## TASK OBJECTIVE
Find the line with "IC2 pin GND: +15V -> GND" in the entries below. Repeat it, every following line, and the line with "IC16: buffer CD4050", exactly and with nothing added.

## SOURCE INFORMATION
== == ==
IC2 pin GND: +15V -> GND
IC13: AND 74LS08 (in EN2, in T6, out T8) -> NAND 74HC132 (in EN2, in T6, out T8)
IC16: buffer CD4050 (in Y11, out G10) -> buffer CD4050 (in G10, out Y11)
== == ==
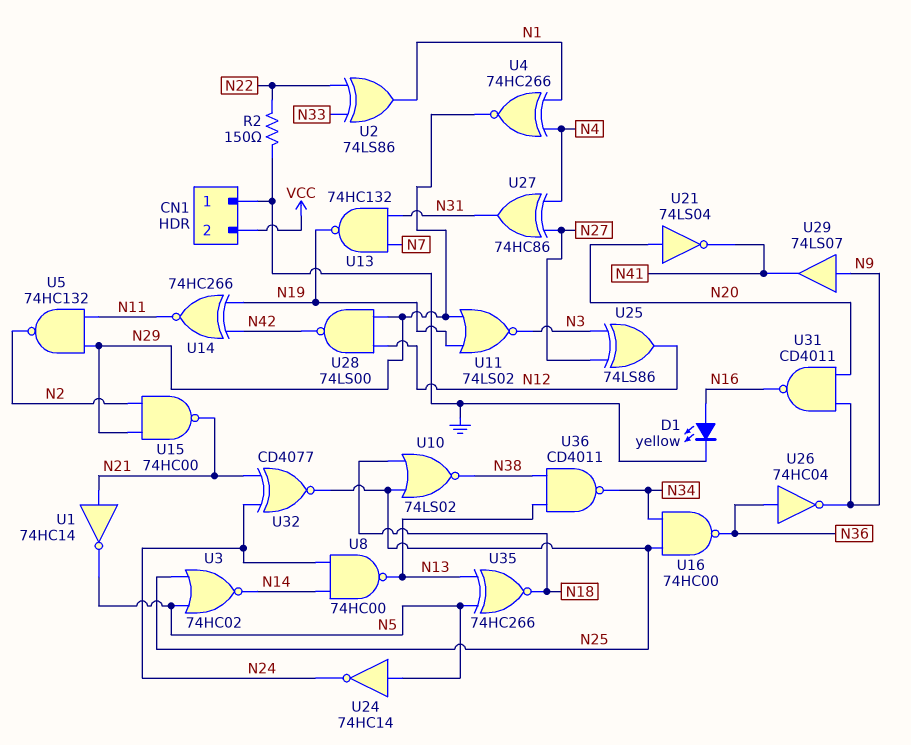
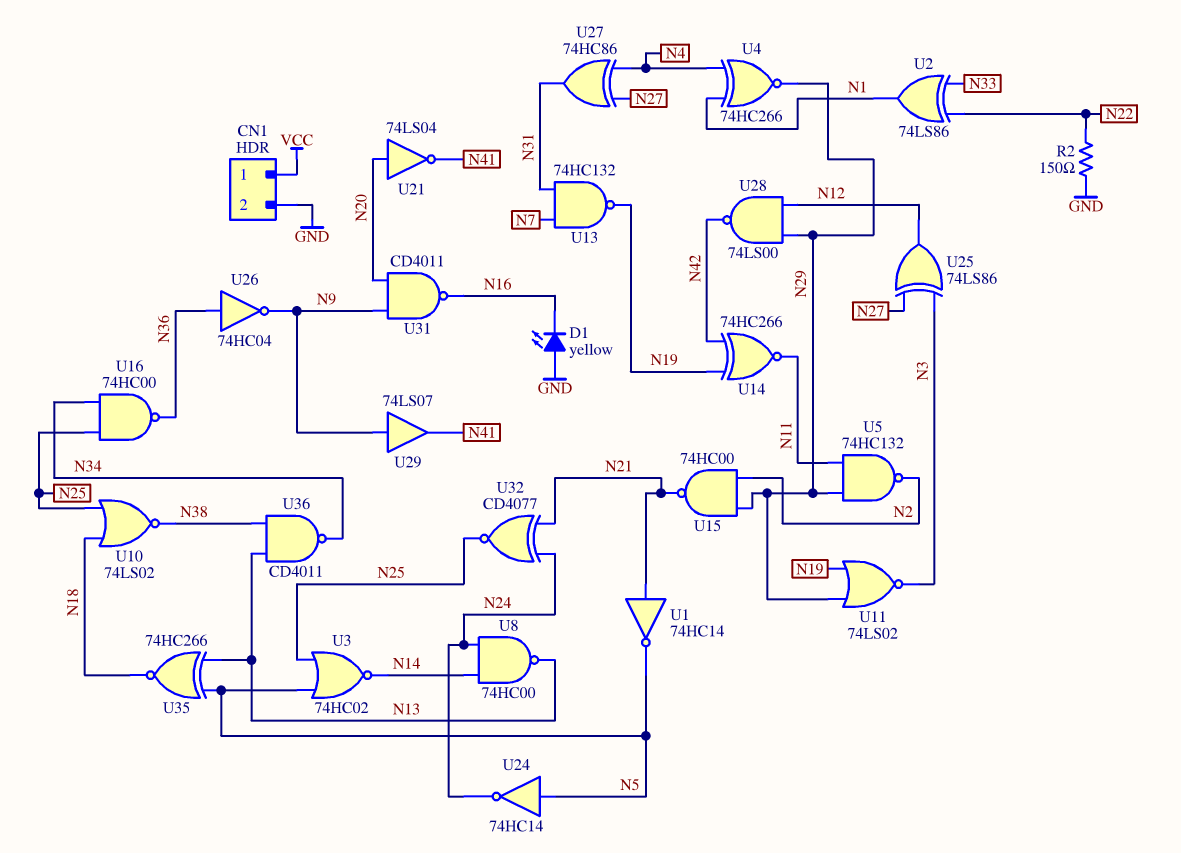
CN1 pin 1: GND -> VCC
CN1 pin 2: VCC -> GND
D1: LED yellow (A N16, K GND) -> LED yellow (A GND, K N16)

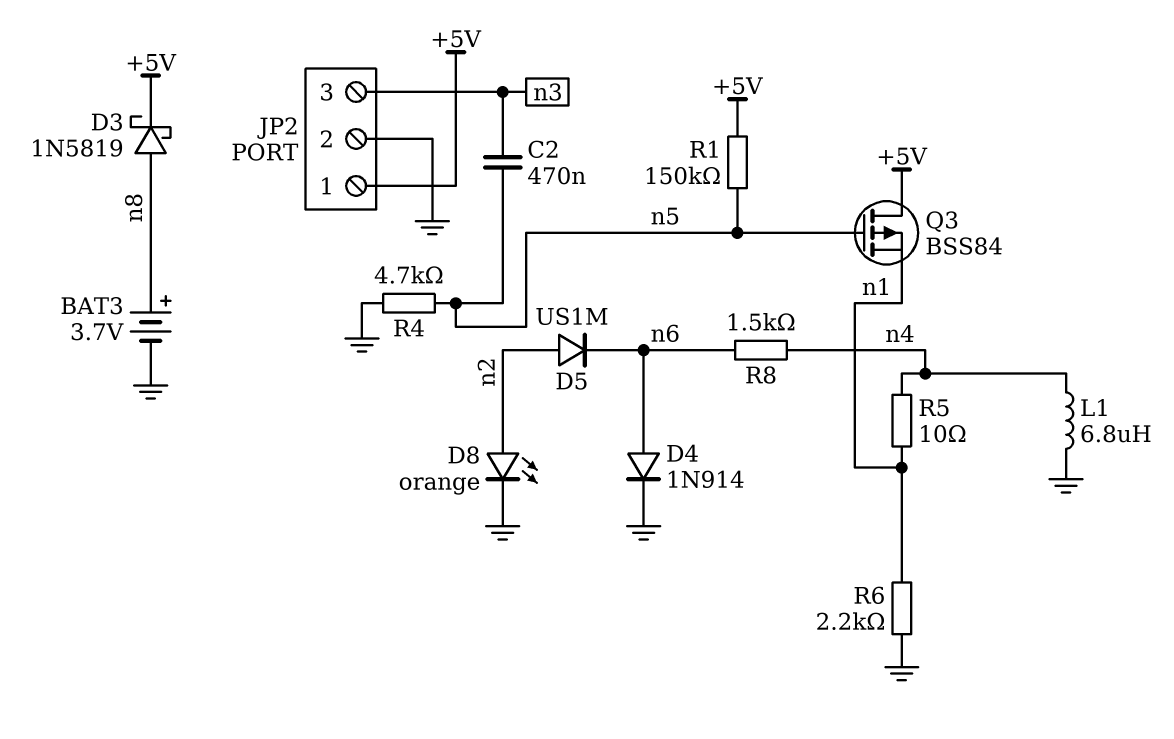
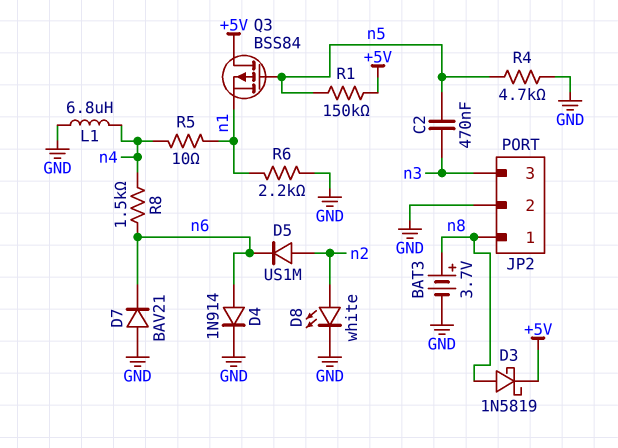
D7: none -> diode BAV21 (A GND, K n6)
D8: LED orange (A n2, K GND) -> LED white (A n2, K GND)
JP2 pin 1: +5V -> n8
== == ==
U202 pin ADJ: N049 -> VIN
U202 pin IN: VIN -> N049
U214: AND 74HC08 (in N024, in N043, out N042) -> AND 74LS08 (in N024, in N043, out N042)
== == ==
## EXERCISE SOLUTION
IC2 pin GND: +15V -> GND
IC13: AND 74LS08 (in EN2, in T6, out T8) -> NAND 74HC132 (in EN2, in T6, out T8)
IC16: buffer CD4050 (in Y11, out G10) -> buffer CD4050 (in G10, out Y11)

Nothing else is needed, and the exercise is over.